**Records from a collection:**

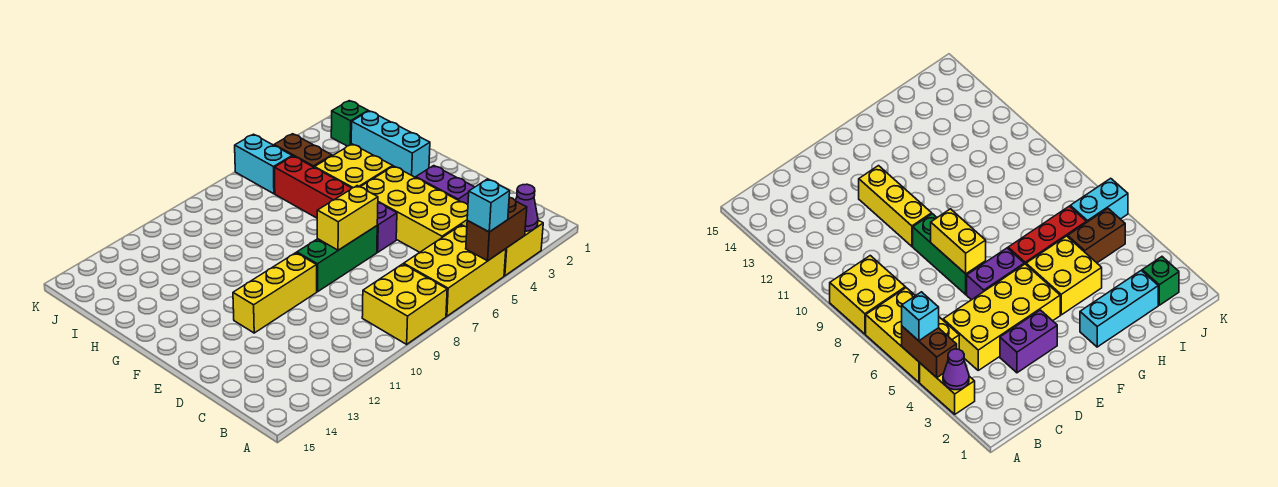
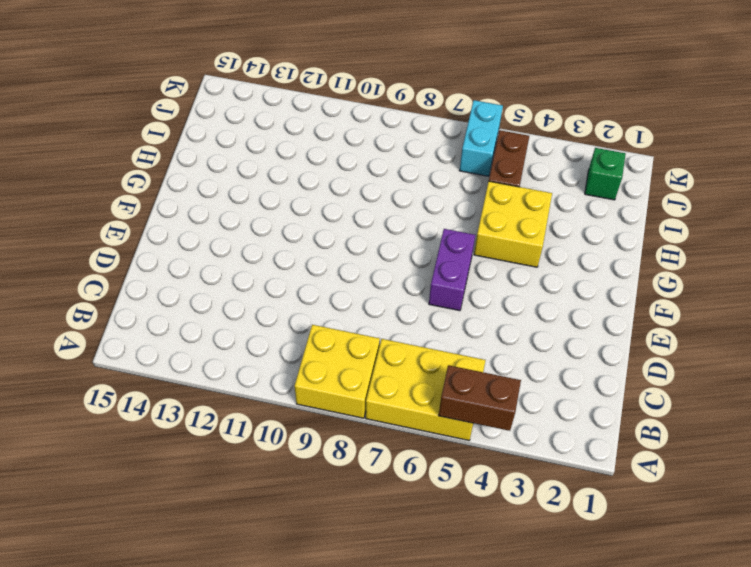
none -> yellow 1x2 brick [504,220,543,276]
none -> yellow 2x4 brick [361,166,468,252]
none -> purple 1x2 brick [416,166,474,205]

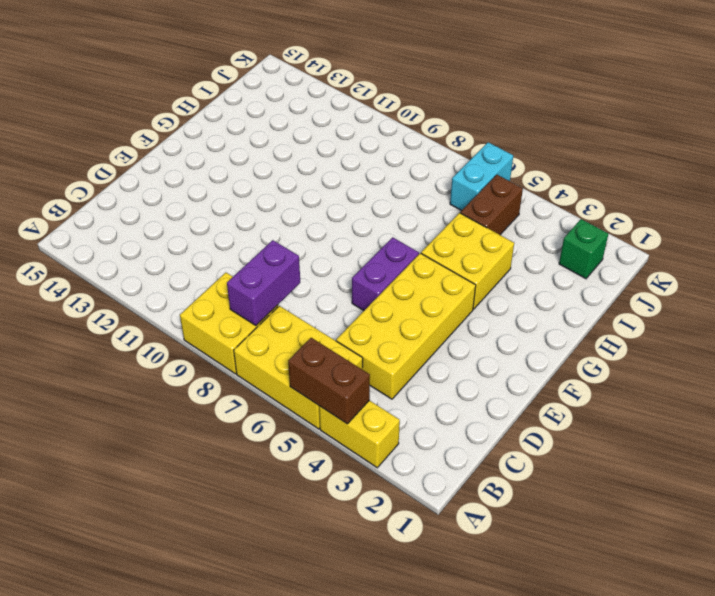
purple 1x2 brick [227,240,300,326] -> purple 1x2 brick moved to [416,166,474,205]
none -> green 1x3 brick [297,226,377,292]
none -> yellow 1x3 brick [233,253,317,333]
none -> cyan 1x3 brick [351,111,430,177]

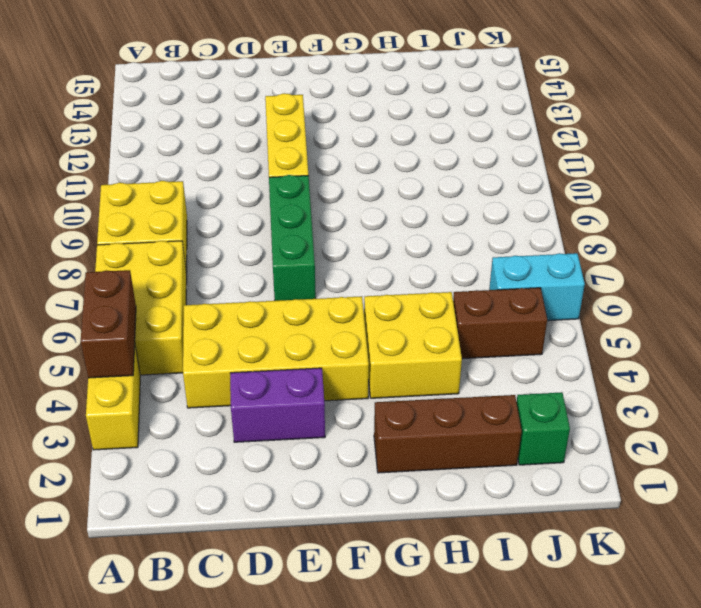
brown 1x3 brick [374,395,522,473] -> cyan 1x3 brick [351,111,430,177]
none -> purple 1x2 brick [377,203,397,252]
none -> red 1x3 brick [274,156,351,218]
none -> purple 1x1 cone [516,184,538,231]

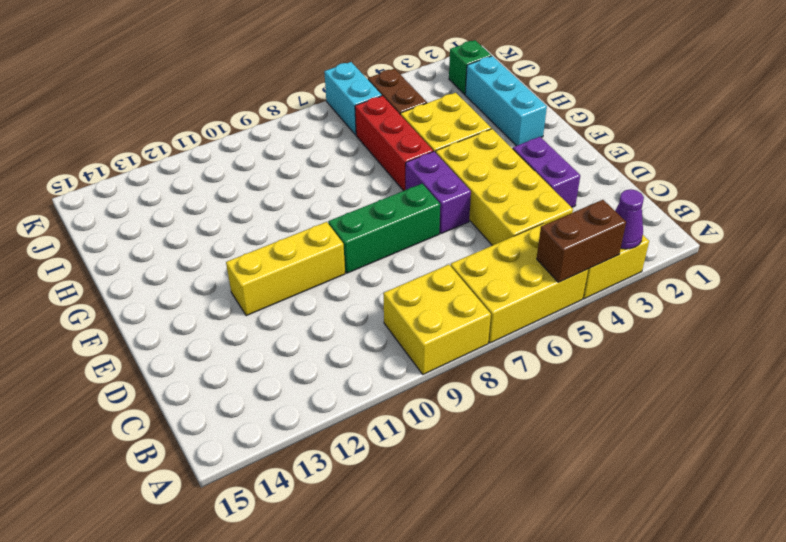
none -> yellow 1x2 brick [317,186,378,250]
none -> cyan 1x1 brick [467,179,510,232]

**Your objective:** The answer must be the data above, repeated exactly, with no pictures.

**Exercise response:**
none -> yellow 1x2 brick [504,220,543,276]
none -> yellow 2x4 brick [361,166,468,252]
none -> purple 1x2 brick [416,166,474,205]

purple 1x2 brick [227,240,300,326] -> purple 1x2 brick moved to [416,166,474,205]
none -> green 1x3 brick [297,226,377,292]
none -> yellow 1x3 brick [233,253,317,333]
none -> cyan 1x3 brick [351,111,430,177]

brown 1x3 brick [374,395,522,473] -> cyan 1x3 brick [351,111,430,177]
none -> purple 1x2 brick [377,203,397,252]
none -> red 1x3 brick [274,156,351,218]
none -> purple 1x1 cone [516,184,538,231]

none -> yellow 1x2 brick [317,186,378,250]
none -> cyan 1x1 brick [467,179,510,232]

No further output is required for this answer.